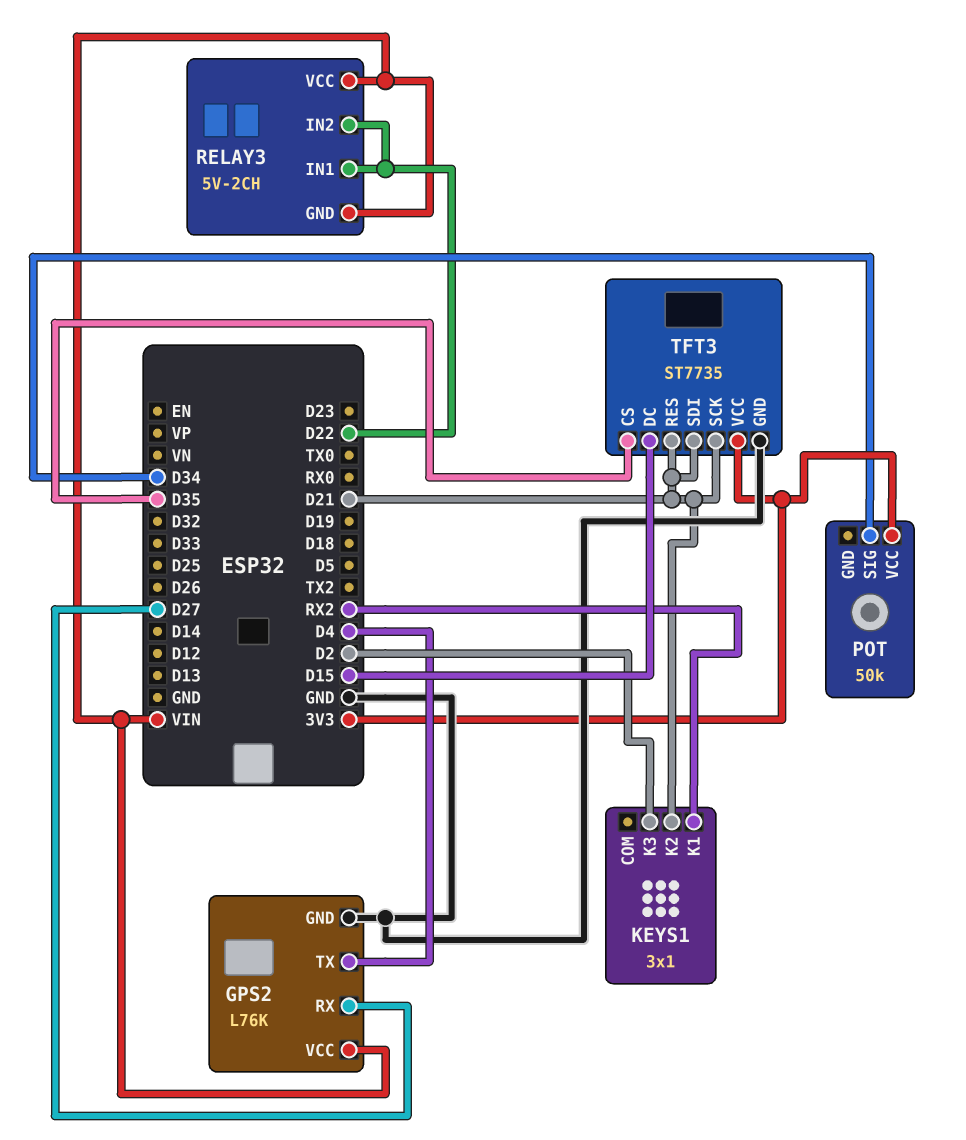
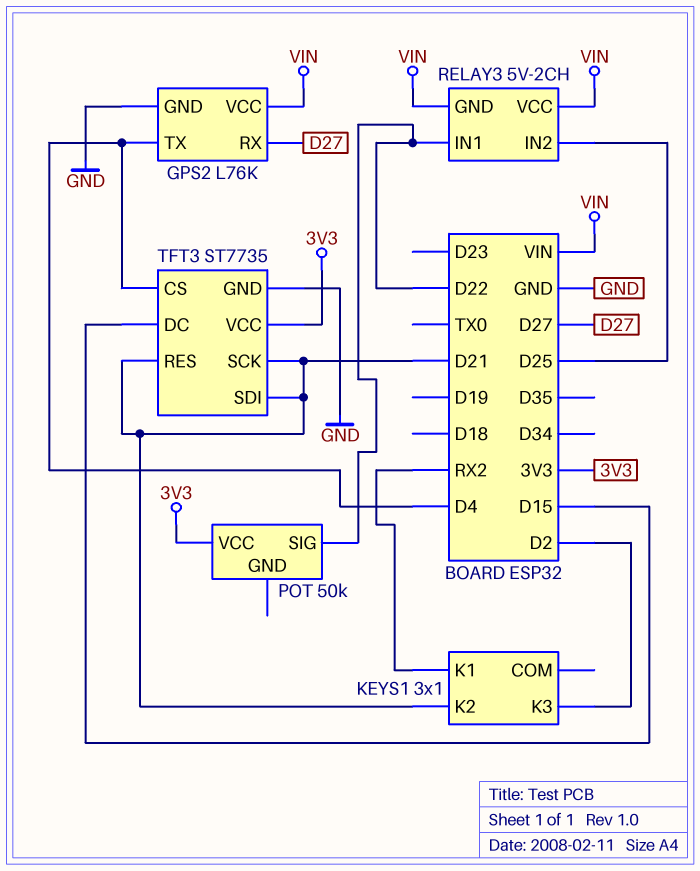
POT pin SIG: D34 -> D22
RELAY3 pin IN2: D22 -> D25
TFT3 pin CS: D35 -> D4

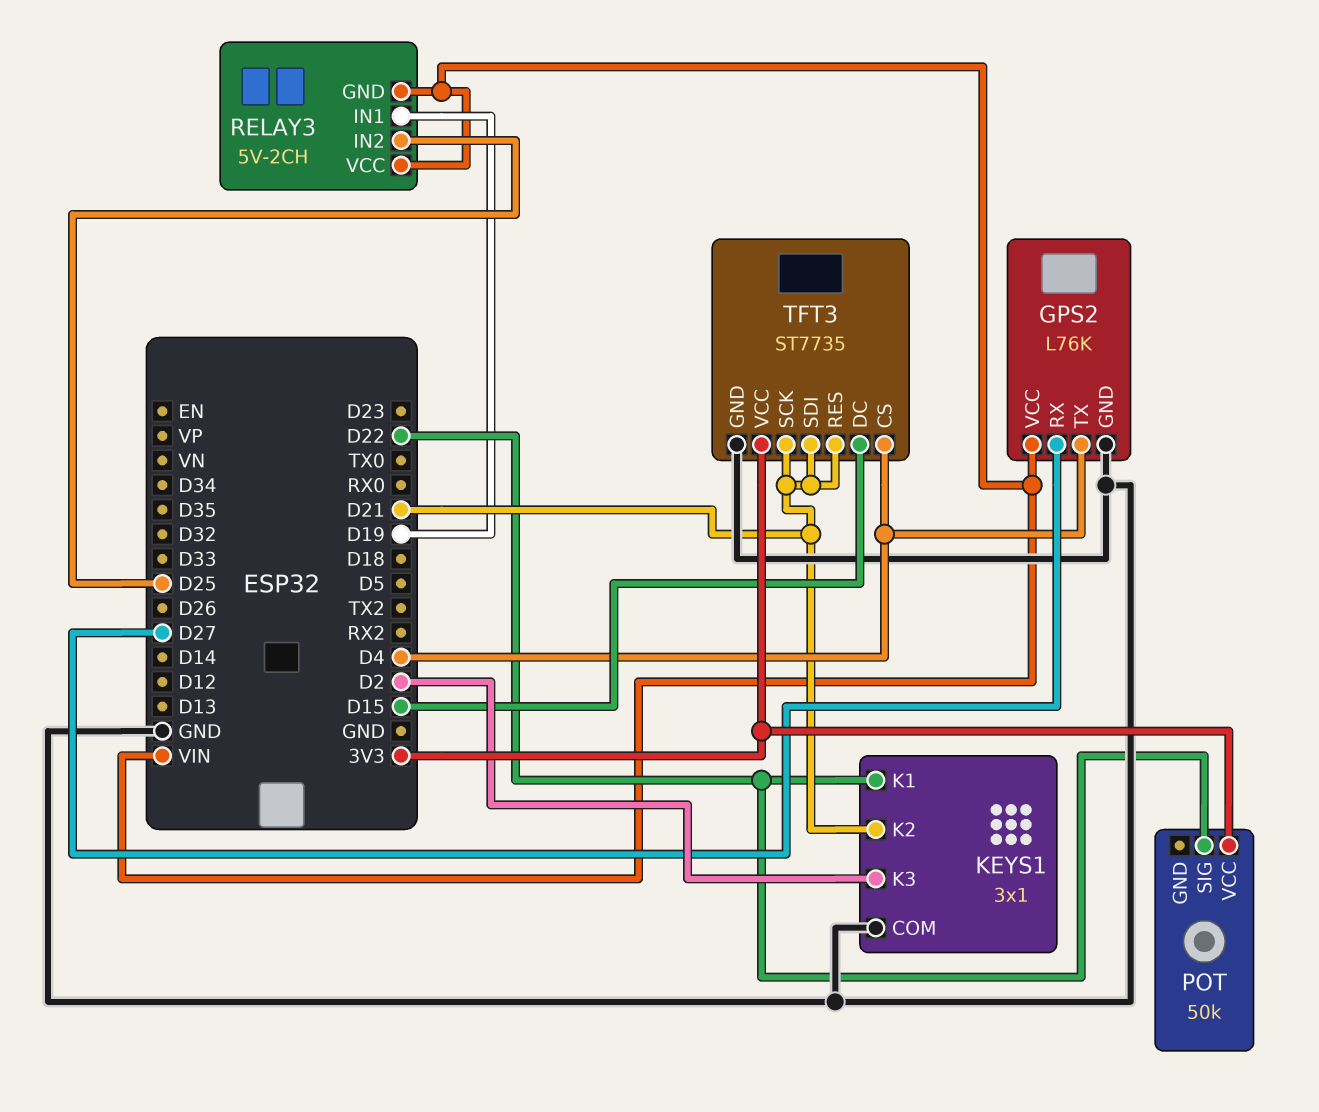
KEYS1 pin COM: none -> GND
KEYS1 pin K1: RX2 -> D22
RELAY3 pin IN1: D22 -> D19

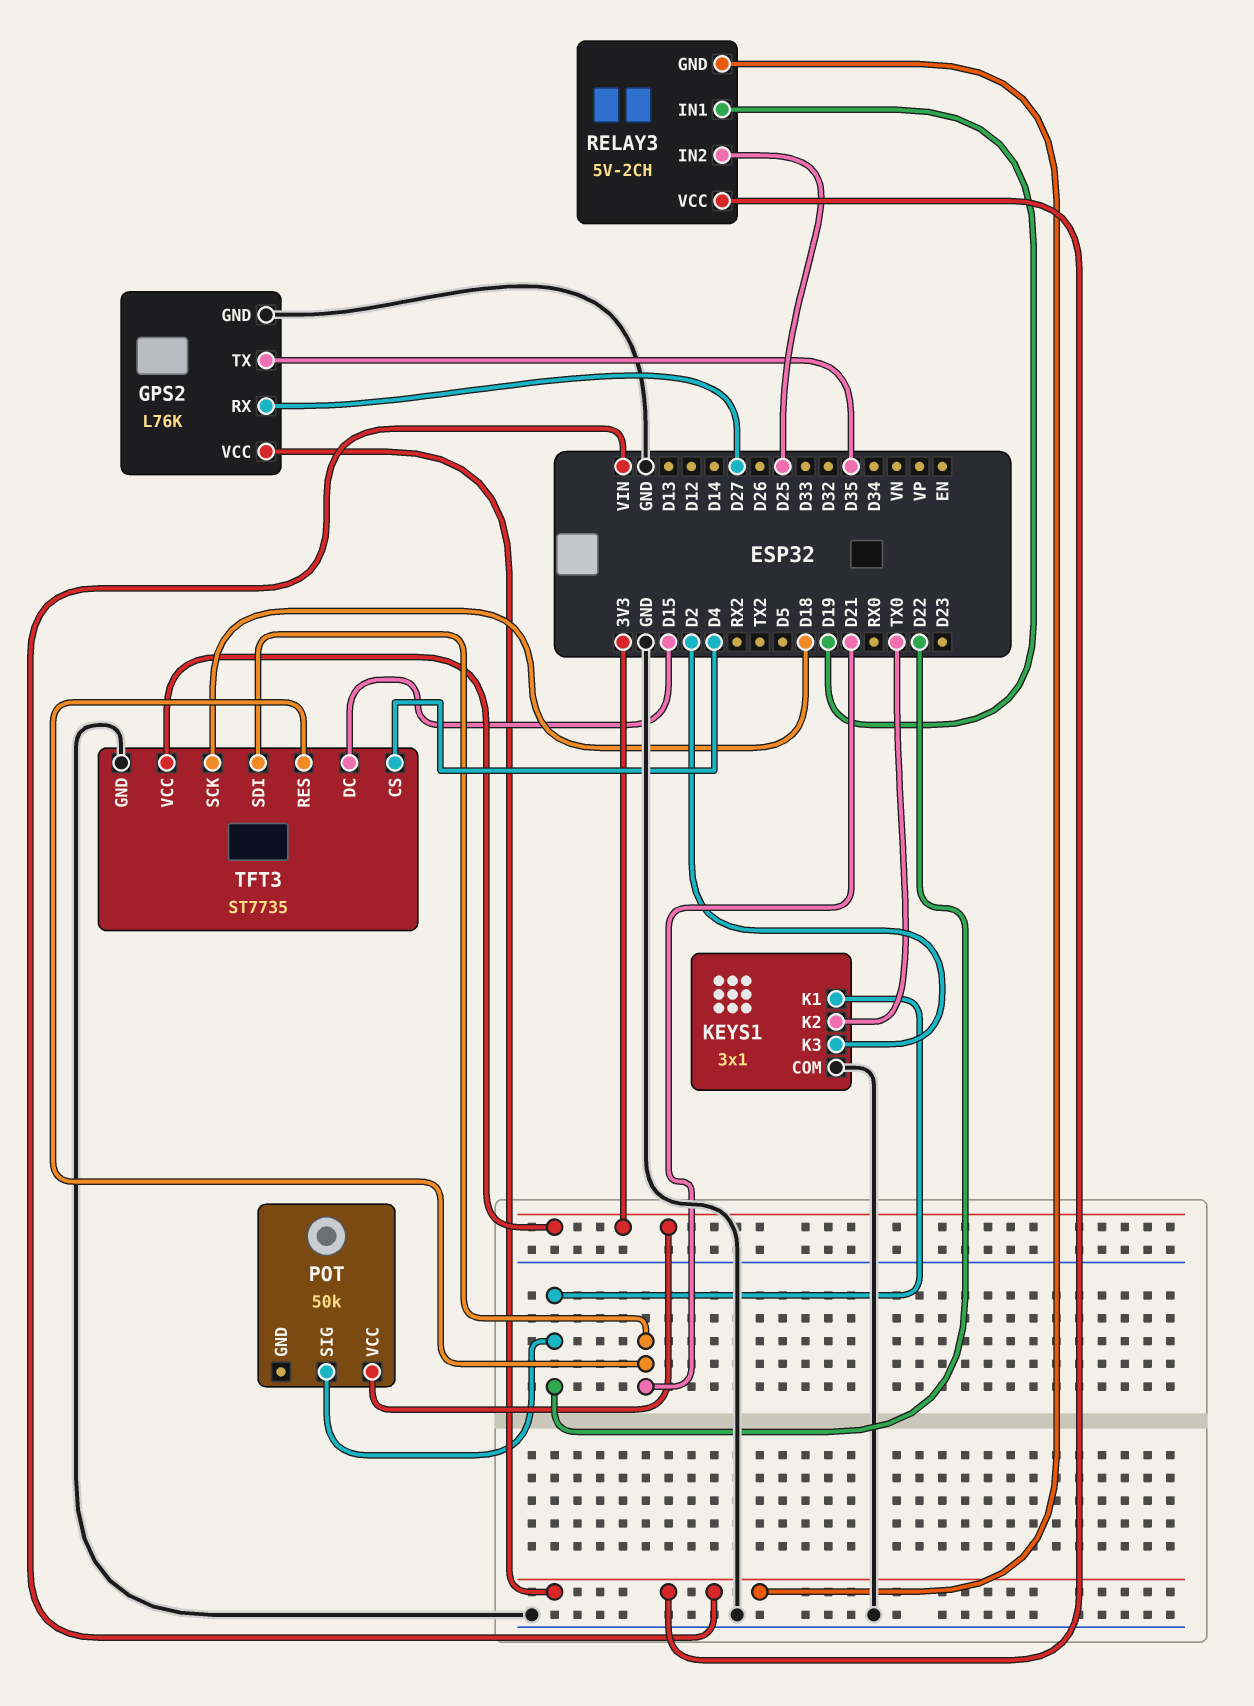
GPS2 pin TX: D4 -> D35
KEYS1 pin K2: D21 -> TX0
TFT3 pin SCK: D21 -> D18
------------------------------------------------
▸ **ASSIGNED TASK**
Output everything in the material exactly. Pictures stay out of it.

▸ **SOLUTION FOR THIS TASK**
POT pin SIG: D34 -> D22
RELAY3 pin IN2: D22 -> D25
TFT3 pin CS: D35 -> D4

KEYS1 pin COM: none -> GND
KEYS1 pin K1: RX2 -> D22
RELAY3 pin IN1: D22 -> D19

GPS2 pin TX: D4 -> D35
KEYS1 pin K2: D21 -> TX0
TFT3 pin SCK: D21 -> D18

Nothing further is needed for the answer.